Task goal
Every line of the material below that holds the string "brick" should be copied.

Provided material
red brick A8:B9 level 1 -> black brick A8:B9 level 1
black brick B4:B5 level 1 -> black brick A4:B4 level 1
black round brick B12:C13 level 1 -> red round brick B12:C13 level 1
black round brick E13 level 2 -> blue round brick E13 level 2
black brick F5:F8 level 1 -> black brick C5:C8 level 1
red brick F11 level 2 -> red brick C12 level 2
--
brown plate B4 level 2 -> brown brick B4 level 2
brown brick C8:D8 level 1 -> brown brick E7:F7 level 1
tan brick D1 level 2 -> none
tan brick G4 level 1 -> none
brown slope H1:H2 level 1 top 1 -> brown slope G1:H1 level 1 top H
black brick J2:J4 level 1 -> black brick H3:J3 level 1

Reply to the task
red brick A8:B9 level 1 -> black brick A8:B9 level 1
black brick B4:B5 level 1 -> black brick A4:B4 level 1
black round brick B12:C13 level 1 -> red round brick B12:C13 level 1
black round brick E13 level 2 -> blue round brick E13 level 2
black brick F5:F8 level 1 -> black brick C5:C8 level 1
red brick F11 level 2 -> red brick C12 level 2
brown plate B4 level 2 -> brown brick B4 level 2
brown brick C8:D8 level 1 -> brown brick E7:F7 level 1
tan brick D1 level 2 -> none
tan brick G4 level 1 -> none
black brick J2:J4 level 1 -> black brick H3:J3 level 1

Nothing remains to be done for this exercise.